PROBLEM REQUIREMENTS – Go through the data below and return each line containing the word "camera".

EXTRACTED ENTRIES –

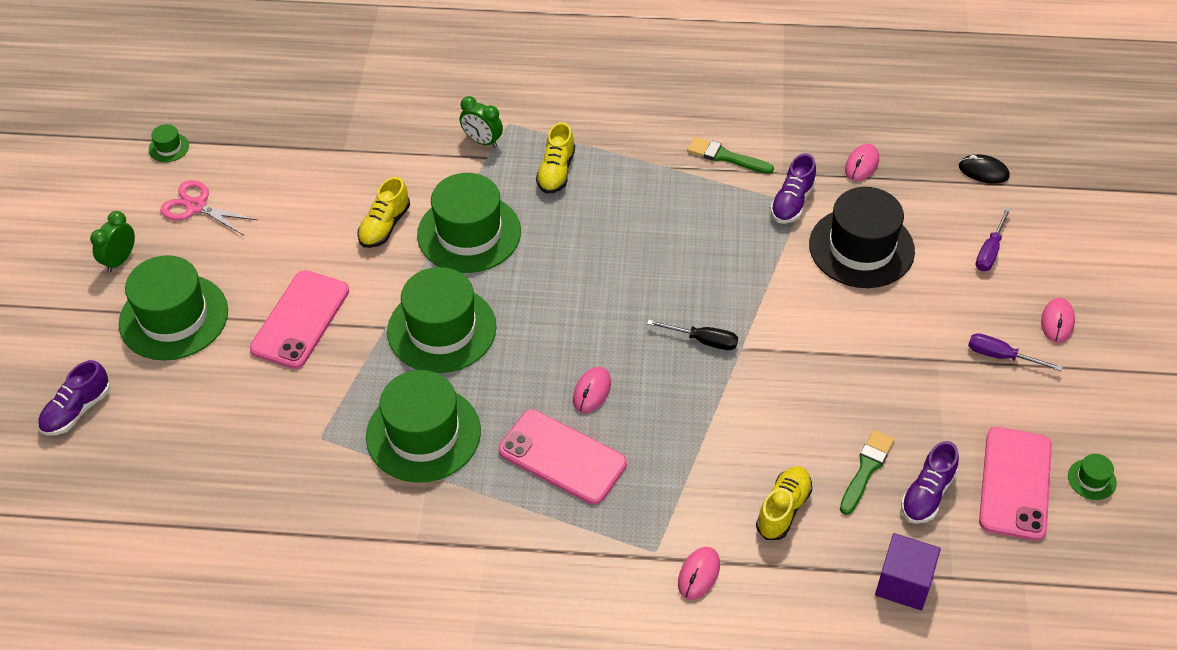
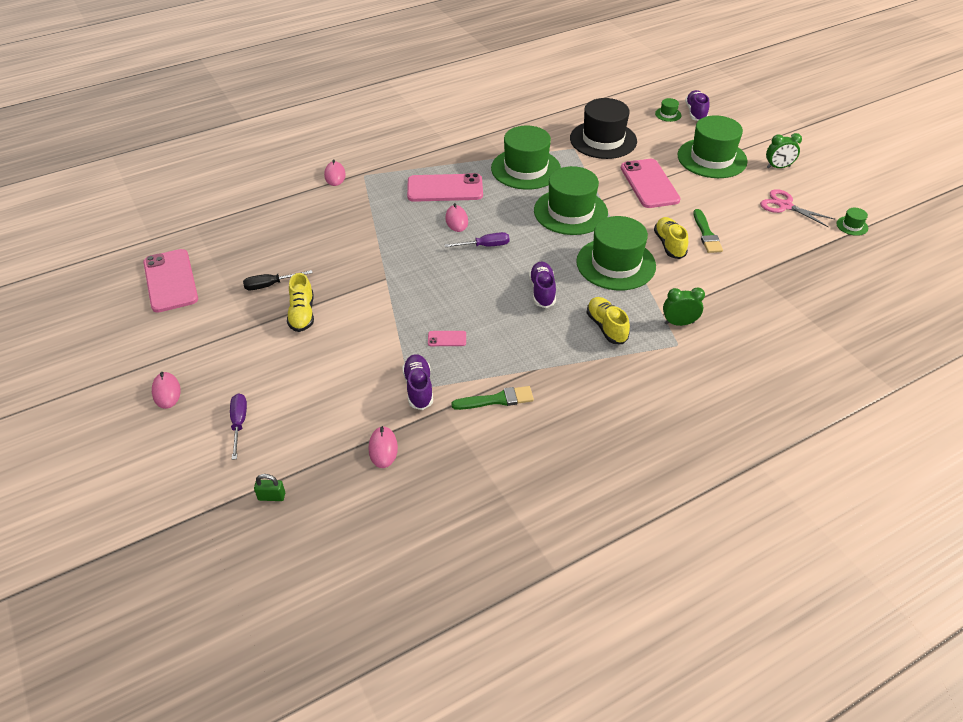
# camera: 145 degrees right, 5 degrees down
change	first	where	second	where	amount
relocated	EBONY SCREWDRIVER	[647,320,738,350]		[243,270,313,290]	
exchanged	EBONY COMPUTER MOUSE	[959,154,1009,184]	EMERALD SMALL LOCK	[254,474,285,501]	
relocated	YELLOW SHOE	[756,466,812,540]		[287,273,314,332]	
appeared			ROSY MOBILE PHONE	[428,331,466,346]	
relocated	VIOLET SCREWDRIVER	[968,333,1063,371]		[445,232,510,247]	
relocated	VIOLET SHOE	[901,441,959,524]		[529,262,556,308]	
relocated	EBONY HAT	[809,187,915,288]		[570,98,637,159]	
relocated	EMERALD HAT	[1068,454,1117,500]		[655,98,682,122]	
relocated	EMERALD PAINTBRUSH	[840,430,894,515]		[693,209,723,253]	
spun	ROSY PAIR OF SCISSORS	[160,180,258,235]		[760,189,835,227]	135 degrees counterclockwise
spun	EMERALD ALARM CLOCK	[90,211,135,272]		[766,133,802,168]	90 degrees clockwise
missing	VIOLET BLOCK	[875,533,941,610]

---

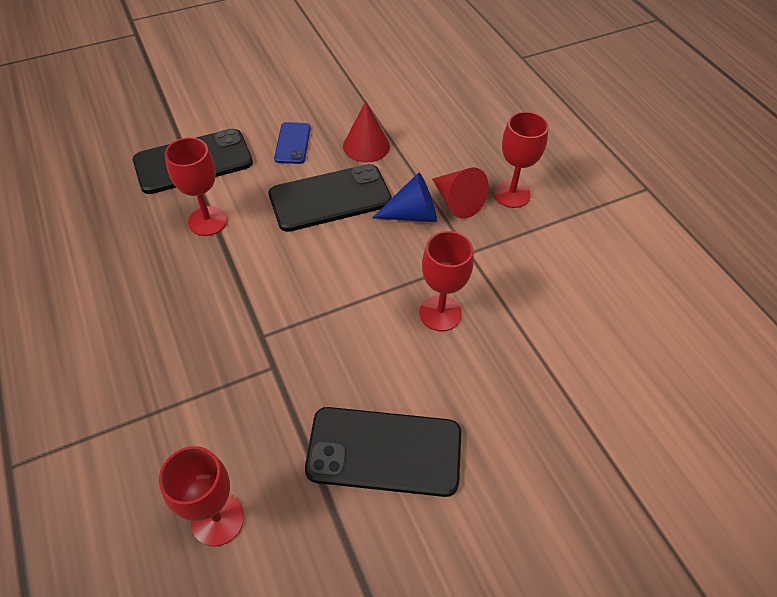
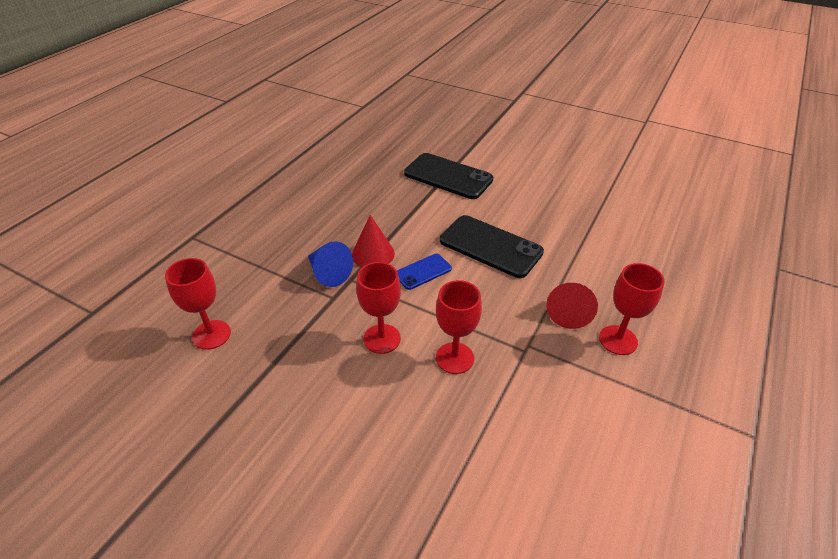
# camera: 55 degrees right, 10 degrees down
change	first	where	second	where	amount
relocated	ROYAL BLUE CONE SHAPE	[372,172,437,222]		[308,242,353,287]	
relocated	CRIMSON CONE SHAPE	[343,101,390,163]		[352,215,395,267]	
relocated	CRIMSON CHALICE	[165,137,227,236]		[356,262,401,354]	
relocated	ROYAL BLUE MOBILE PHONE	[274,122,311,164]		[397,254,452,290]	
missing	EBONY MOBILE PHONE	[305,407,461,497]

SOLVED PROBLEM –
# camera: 145 degrees right, 5 degrees down
# camera: 55 degrees right, 10 degrees down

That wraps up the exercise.